##### INFORMATION PROVIDED
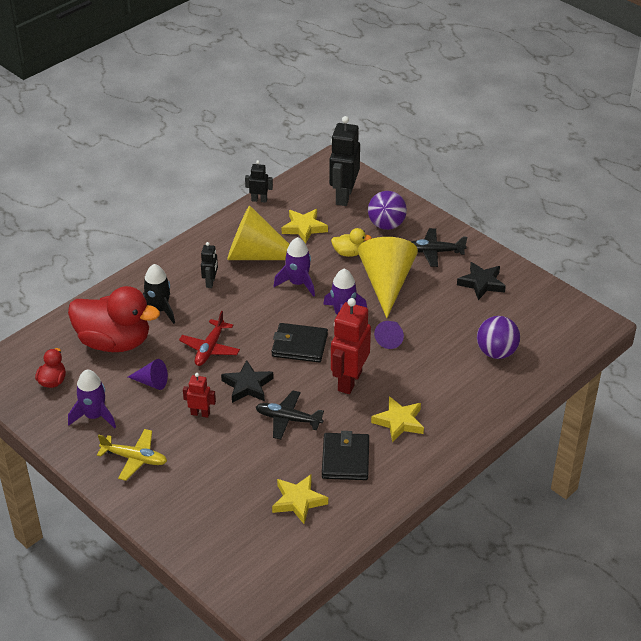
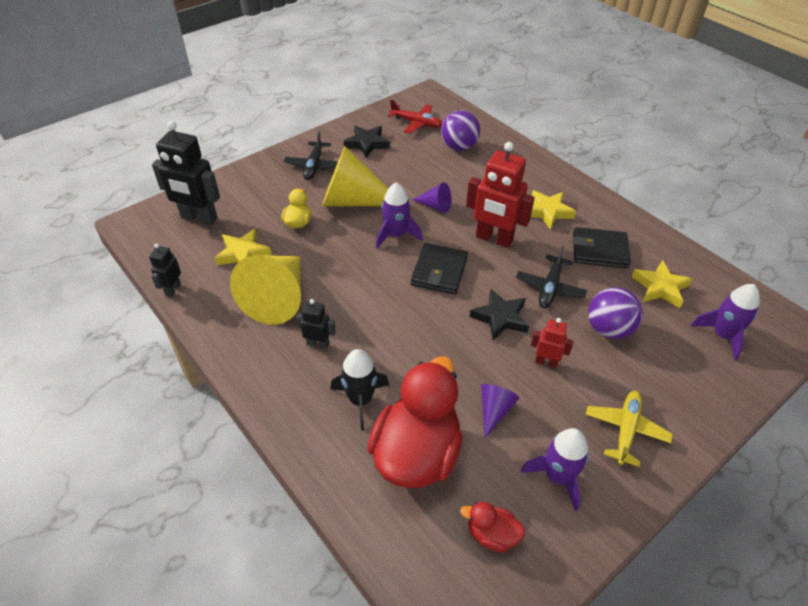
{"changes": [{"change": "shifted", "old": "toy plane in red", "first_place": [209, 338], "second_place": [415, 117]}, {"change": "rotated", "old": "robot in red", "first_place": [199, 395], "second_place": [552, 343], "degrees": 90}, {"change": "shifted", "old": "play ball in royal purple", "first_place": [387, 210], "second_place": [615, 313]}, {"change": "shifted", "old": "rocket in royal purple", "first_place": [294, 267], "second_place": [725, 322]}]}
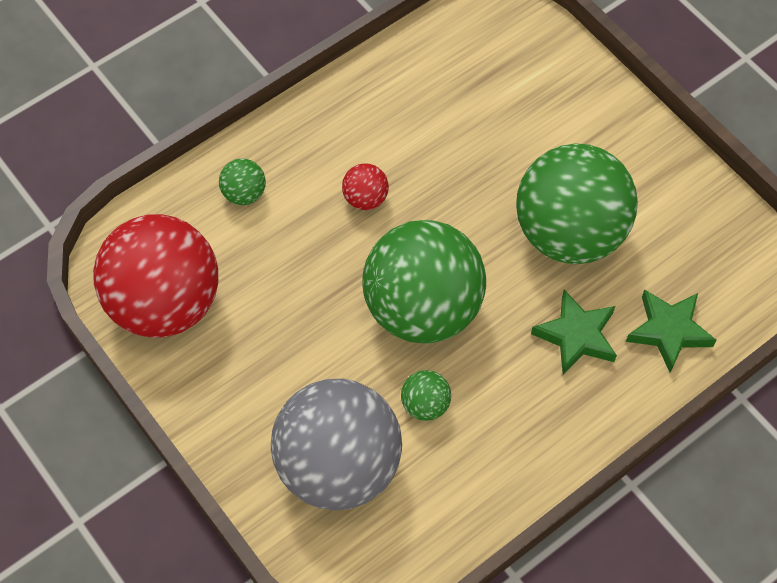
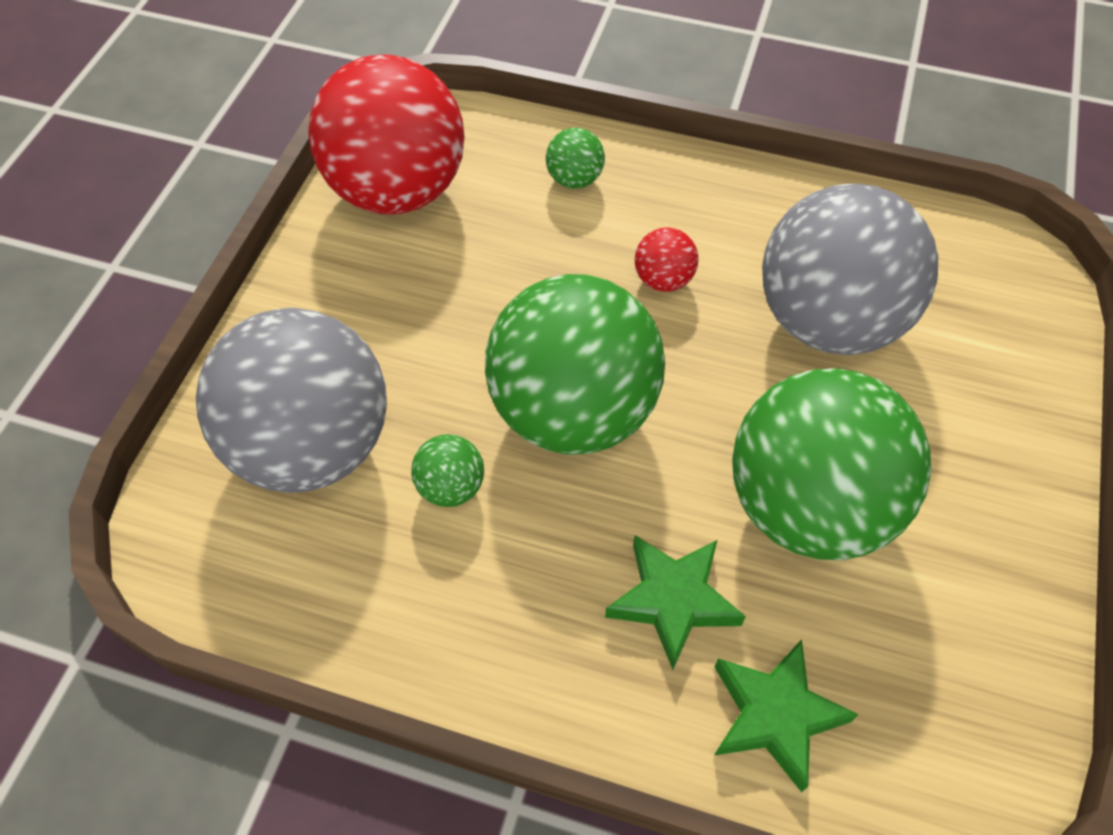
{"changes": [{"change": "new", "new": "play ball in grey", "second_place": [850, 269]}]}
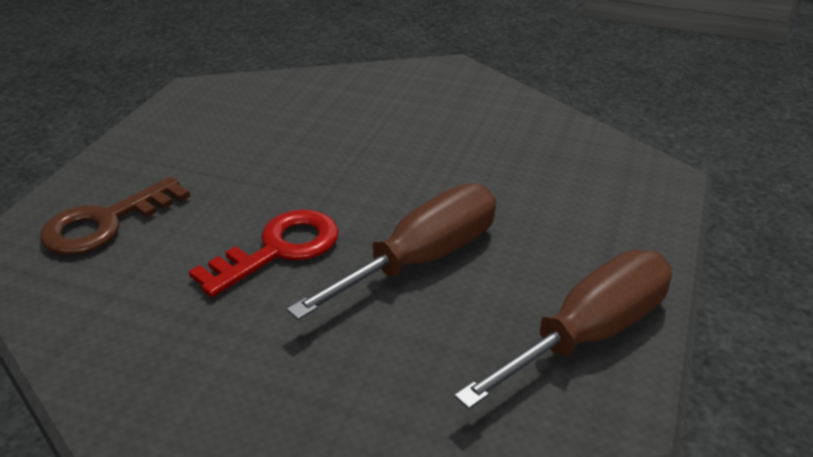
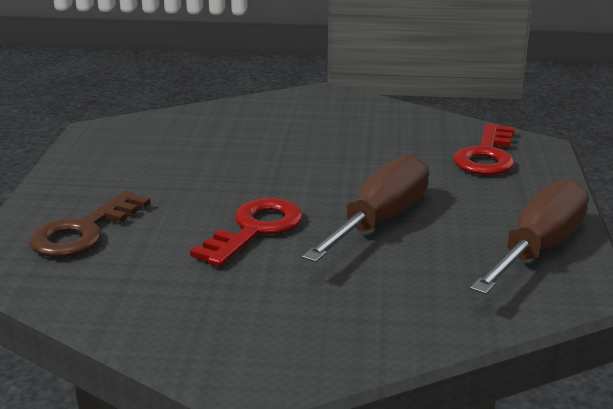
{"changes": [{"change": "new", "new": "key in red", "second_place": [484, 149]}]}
##########
ASSIGNMENT:
Would you set down each line of the data exactly, with no images included?

ANSWER SPACE:
{"changes": [{"change": "shifted", "old": "toy plane in red", "first_place": [209, 338], "second_place": [415, 117]}, {"change": "rotated", "old": "robot in red", "first_place": [199, 395], "second_place": [552, 343], "degrees": 90}, {"change": "shifted", "old": "play ball in royal purple", "first_place": [387, 210], "second_place": [615, 313]}, {"change": "shifted", "old": "rocket in royal purple", "first_place": [294, 267], "second_place": [725, 322]}]}
{"changes": [{"change": "new", "new": "play ball in grey", "second_place": [850, 269]}]}
{"changes": [{"change": "new", "new": "key in red", "second_place": [484, 149]}]}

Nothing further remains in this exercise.